**YOUR OBJECTIVE**
Repeat nothing but the lines below running from the one containing "(185, 305) = (153, 295): red" to the one containing "(368, 301) = (342, 241): turquoise". Keep both end lines.

**GIVEN RECORDS**
Segment Open

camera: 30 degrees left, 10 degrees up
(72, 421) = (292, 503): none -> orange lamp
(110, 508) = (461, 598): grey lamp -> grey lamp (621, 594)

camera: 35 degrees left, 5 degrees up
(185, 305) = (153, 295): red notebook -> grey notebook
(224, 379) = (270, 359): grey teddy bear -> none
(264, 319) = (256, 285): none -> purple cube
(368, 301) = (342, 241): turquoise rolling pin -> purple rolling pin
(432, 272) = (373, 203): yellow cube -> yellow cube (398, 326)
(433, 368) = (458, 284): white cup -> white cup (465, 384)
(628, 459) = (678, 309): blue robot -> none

Segment Closed
Segment Open

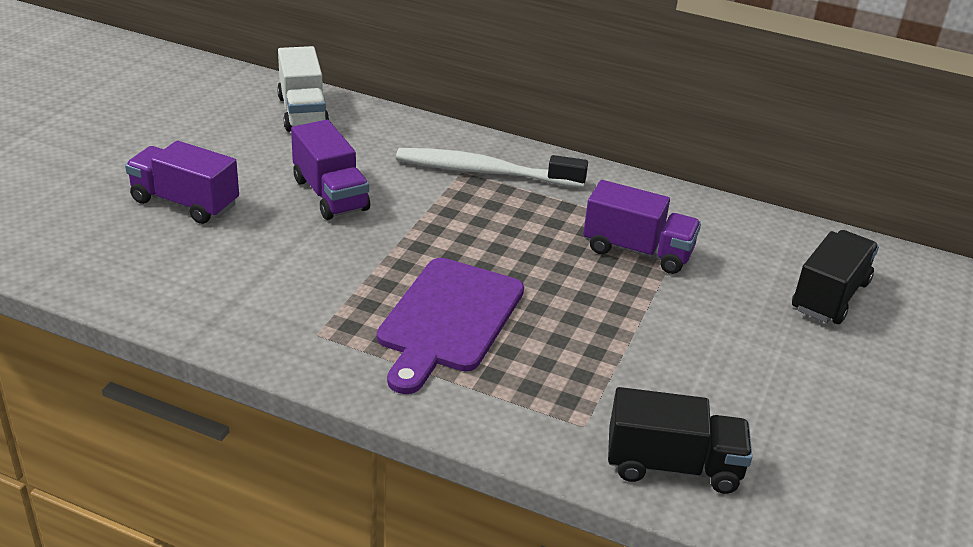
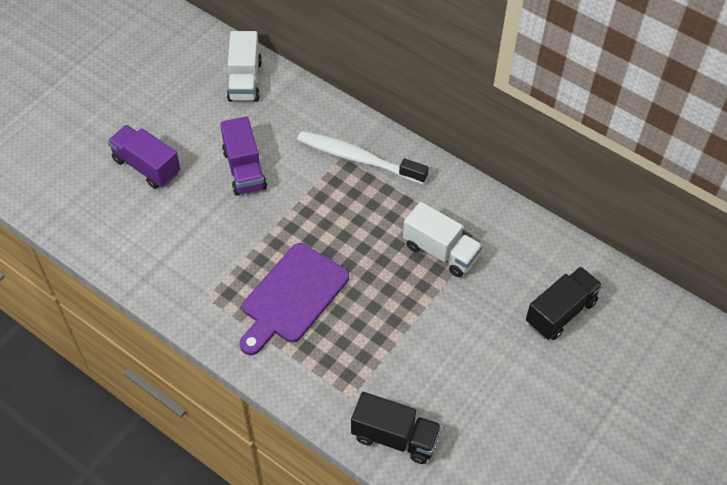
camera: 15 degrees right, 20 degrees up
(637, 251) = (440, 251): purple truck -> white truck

Segment Closed

**OUTPUT OF THE TASK**
(185, 305) = (153, 295): red notebook -> grey notebook
(224, 379) = (270, 359): grey teddy bear -> none
(264, 319) = (256, 285): none -> purple cube
(368, 301) = (342, 241): turquoise rolling pin -> purple rolling pin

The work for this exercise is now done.